--- DATA PROVIDED Enclosed Below ---

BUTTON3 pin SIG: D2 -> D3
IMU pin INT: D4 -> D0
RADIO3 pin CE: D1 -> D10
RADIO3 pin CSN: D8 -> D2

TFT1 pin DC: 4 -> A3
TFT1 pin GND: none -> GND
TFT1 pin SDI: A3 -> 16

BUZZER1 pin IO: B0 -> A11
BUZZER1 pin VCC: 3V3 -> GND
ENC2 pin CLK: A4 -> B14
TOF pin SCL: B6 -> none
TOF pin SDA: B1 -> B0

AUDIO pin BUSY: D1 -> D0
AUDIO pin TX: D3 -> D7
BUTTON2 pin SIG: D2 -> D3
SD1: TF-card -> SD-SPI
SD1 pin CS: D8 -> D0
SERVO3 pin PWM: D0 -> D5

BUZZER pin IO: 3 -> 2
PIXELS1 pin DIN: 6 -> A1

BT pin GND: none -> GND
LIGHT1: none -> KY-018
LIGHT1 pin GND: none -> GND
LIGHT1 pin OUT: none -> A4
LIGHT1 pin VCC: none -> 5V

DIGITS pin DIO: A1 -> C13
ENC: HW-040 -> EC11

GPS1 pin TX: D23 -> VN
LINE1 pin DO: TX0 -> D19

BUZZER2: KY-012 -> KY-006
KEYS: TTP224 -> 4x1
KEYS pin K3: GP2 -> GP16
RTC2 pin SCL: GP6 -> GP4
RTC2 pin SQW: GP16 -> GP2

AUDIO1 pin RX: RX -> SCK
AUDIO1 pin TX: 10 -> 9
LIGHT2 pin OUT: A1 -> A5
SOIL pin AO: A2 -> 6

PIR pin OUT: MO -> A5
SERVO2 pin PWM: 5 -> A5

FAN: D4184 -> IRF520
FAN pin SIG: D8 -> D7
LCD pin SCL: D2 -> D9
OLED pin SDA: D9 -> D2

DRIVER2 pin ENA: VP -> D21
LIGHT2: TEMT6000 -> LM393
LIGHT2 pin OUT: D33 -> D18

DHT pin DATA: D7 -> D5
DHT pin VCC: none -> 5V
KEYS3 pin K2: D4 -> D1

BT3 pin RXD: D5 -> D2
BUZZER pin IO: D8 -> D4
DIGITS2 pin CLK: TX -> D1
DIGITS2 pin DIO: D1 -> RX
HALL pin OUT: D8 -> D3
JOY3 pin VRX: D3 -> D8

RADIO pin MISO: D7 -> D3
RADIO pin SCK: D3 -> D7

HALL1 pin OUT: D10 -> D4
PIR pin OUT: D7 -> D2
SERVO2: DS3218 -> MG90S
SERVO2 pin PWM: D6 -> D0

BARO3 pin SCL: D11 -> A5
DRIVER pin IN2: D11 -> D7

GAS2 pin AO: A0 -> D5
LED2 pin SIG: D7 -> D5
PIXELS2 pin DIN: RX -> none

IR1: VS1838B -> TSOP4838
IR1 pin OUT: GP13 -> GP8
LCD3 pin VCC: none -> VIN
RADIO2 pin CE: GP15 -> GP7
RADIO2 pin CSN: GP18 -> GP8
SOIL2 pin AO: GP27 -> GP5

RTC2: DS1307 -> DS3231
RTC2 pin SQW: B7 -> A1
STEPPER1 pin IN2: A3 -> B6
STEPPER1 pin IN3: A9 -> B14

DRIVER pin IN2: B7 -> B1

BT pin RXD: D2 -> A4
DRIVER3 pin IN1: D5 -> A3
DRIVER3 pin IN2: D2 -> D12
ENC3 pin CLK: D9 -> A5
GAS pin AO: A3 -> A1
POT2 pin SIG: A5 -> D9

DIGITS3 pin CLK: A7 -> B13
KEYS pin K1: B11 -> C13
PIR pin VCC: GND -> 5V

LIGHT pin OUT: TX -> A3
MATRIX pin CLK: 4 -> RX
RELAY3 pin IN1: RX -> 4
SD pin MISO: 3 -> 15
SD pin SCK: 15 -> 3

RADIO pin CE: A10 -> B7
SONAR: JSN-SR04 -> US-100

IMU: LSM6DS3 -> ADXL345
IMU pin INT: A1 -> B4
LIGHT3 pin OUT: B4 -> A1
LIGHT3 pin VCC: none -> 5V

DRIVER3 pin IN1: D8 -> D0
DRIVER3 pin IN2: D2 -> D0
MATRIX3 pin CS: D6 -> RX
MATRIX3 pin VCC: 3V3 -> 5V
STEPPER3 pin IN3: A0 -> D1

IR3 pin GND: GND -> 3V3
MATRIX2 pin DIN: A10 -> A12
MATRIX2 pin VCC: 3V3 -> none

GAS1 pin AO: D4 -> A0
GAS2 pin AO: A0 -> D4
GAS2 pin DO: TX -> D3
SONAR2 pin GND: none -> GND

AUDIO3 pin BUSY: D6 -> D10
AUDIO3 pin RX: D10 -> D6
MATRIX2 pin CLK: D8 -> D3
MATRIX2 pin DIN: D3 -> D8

--- End of Enclosed DATA PROVIDED ---

All lines from the start of the entries through the line where "LINE1 pin DO: TX0 -> D19" sits should be duplicated exactly, with nothing else in the output.

** SOLVED PROBLEM **
BUTTON3 pin SIG: D2 -> D3
IMU pin INT: D4 -> D0
RADIO3 pin CE: D1 -> D10
RADIO3 pin CSN: D8 -> D2

TFT1 pin DC: 4 -> A3
TFT1 pin GND: none -> GND
TFT1 pin SDI: A3 -> 16

BUZZER1 pin IO: B0 -> A11
BUZZER1 pin VCC: 3V3 -> GND
ENC2 pin CLK: A4 -> B14
TOF pin SCL: B6 -> none
TOF pin SDA: B1 -> B0

AUDIO pin BUSY: D1 -> D0
AUDIO pin TX: D3 -> D7
BUTTON2 pin SIG: D2 -> D3
SD1: TF-card -> SD-SPI
SD1 pin CS: D8 -> D0
SERVO3 pin PWM: D0 -> D5

BUZZER pin IO: 3 -> 2
PIXELS1 pin DIN: 6 -> A1

BT pin GND: none -> GND
LIGHT1: none -> KY-018
LIGHT1 pin GND: none -> GND
LIGHT1 pin OUT: none -> A4
LIGHT1 pin VCC: none -> 5V

DIGITS pin DIO: A1 -> C13
ENC: HW-040 -> EC11

GPS1 pin TX: D23 -> VN
LINE1 pin DO: TX0 -> D19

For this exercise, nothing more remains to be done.